_WORK REQUIRED:_
From the line containing "black house [122,258,184,322]" through the last line, print the records exactly and nothing else.

_DATASET ENTRIES:_
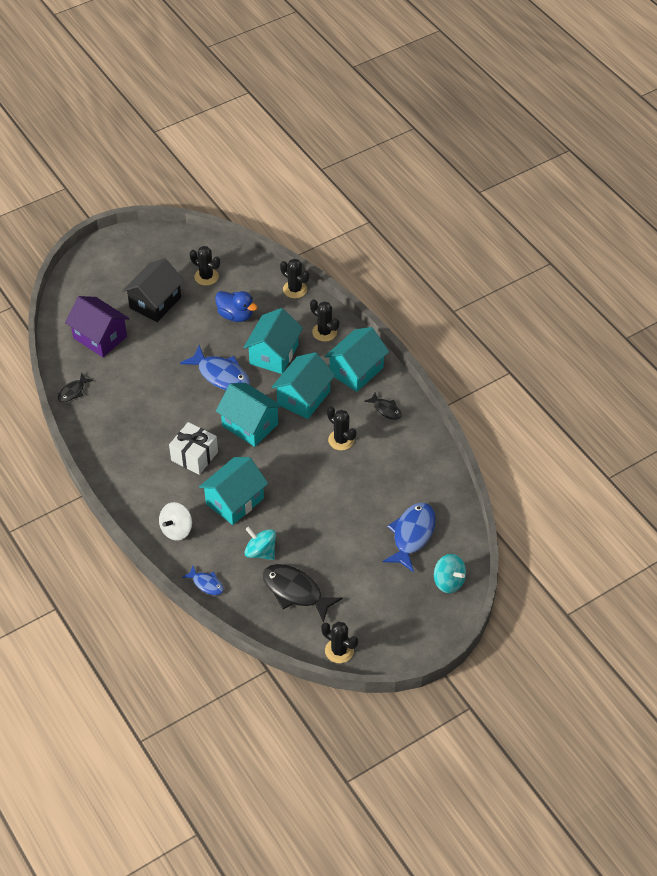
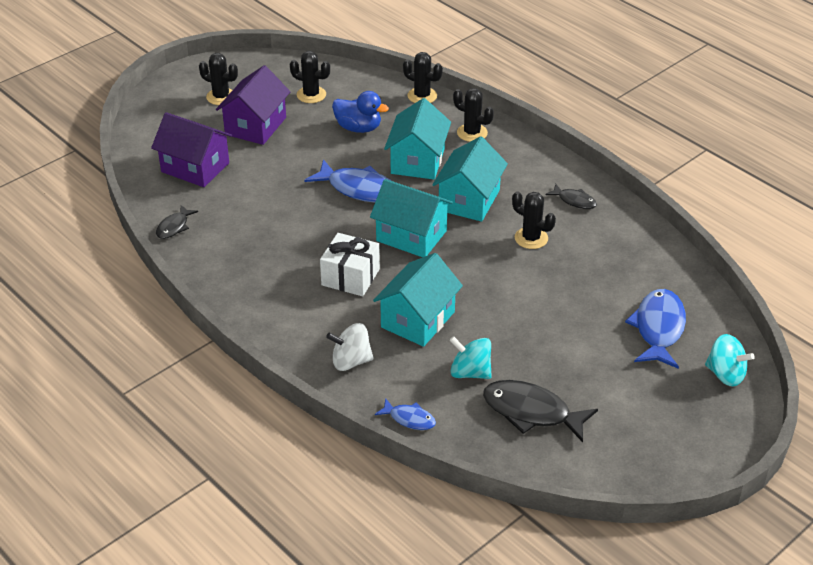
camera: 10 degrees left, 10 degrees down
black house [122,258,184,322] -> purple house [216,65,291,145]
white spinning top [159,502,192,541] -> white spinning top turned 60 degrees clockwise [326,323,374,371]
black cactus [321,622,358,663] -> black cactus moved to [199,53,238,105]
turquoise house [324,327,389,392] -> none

_RESPONSE BOX:_
black house [122,258,184,322] -> purple house [216,65,291,145]
white spinning top [159,502,192,541] -> white spinning top turned 60 degrees clockwise [326,323,374,371]
black cactus [321,622,358,663] -> black cactus moved to [199,53,238,105]
turquoise house [324,327,389,392] -> none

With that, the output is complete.